If a line in the data below includes the string "minus", please return a copy of it.

- **Material provided**

Content starts

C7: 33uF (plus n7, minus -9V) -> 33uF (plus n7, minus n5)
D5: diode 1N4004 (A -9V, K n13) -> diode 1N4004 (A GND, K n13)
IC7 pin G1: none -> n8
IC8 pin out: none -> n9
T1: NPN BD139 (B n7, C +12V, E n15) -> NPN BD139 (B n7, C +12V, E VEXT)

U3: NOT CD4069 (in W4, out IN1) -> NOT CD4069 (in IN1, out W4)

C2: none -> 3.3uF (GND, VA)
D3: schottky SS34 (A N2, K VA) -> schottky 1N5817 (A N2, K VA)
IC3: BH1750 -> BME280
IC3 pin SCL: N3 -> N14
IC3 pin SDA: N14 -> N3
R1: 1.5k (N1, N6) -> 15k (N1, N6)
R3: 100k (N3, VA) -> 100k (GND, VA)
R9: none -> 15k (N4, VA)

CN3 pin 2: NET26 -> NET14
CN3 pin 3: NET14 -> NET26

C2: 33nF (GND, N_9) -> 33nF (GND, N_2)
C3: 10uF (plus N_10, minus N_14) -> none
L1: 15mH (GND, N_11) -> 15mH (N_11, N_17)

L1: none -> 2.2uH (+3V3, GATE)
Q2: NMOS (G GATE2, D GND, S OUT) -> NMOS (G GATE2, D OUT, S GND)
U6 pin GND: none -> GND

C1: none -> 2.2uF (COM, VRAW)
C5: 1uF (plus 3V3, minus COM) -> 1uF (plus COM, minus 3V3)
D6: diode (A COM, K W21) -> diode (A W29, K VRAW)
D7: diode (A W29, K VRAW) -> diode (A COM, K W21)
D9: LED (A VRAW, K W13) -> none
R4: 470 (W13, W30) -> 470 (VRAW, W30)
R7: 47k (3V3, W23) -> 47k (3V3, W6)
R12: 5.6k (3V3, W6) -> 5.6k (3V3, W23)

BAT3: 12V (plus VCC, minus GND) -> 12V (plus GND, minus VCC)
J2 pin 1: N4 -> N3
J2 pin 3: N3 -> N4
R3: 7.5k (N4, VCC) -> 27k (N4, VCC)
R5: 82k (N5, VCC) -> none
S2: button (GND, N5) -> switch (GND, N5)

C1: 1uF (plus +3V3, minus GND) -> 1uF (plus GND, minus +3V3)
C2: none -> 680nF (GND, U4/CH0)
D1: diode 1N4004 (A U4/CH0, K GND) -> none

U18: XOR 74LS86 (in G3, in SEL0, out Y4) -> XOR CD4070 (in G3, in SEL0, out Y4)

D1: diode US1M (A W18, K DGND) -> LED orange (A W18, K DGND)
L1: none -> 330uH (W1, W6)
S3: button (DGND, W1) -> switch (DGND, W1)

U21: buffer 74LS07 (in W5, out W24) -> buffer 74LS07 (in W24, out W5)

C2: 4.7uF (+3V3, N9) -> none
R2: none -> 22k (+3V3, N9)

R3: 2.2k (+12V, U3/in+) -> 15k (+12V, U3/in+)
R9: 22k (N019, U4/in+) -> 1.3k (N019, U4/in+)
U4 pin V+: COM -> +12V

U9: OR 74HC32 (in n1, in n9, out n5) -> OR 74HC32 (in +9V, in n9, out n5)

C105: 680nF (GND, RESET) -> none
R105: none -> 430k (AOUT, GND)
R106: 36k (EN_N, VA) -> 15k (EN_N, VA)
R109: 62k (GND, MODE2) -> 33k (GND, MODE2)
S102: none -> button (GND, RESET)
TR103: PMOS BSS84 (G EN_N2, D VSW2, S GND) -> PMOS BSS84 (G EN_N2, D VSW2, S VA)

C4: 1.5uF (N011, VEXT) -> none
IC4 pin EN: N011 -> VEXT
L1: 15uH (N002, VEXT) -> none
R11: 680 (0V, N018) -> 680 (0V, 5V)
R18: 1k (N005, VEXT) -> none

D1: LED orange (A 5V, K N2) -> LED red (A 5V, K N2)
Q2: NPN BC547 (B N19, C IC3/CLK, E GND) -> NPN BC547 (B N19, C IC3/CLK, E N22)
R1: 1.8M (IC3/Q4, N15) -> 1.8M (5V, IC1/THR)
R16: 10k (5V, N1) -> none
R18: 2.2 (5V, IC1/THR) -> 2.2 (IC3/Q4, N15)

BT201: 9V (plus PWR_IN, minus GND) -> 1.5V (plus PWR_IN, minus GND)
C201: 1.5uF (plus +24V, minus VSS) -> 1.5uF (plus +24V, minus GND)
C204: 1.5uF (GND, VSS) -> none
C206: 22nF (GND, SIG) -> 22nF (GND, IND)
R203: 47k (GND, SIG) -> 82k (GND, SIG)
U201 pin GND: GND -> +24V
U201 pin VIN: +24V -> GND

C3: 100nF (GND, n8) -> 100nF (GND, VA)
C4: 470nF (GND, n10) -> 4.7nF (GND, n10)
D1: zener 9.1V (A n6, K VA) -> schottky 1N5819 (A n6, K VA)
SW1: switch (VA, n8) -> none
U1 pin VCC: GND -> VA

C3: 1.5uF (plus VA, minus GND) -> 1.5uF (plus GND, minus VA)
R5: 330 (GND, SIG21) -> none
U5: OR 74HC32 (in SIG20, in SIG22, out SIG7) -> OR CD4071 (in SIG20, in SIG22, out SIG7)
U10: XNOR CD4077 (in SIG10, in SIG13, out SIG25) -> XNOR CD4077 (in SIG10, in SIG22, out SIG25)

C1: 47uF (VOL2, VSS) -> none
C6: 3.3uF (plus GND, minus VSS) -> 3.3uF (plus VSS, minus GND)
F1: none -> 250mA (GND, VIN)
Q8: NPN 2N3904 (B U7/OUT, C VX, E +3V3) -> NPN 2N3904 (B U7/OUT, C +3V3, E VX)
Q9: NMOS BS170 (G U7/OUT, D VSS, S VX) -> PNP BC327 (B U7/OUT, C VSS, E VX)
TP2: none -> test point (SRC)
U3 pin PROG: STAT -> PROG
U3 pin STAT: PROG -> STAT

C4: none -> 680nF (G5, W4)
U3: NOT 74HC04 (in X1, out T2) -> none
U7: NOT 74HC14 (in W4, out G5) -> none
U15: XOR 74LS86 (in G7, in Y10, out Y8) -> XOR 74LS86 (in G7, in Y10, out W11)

Content ends

- **Exercise output**
C7: 33uF (plus n7, minus -9V) -> 33uF (plus n7, minus n5)
C3: 10uF (plus N_10, minus N_14) -> none
C5: 1uF (plus 3V3, minus COM) -> 1uF (plus COM, minus 3V3)
BAT3: 12V (plus VCC, minus GND) -> 12V (plus GND, minus VCC)
C1: 1uF (plus +3V3, minus GND) -> 1uF (plus GND, minus +3V3)
BT201: 9V (plus PWR_IN, minus GND) -> 1.5V (plus PWR_IN, minus GND)
C201: 1.5uF (plus +24V, minus VSS) -> 1.5uF (plus +24V, minus GND)
C3: 1.5uF (plus VA, minus GND) -> 1.5uF (plus GND, minus VA)
C6: 3.3uF (plus GND, minus VSS) -> 3.3uF (plus VSS, minus GND)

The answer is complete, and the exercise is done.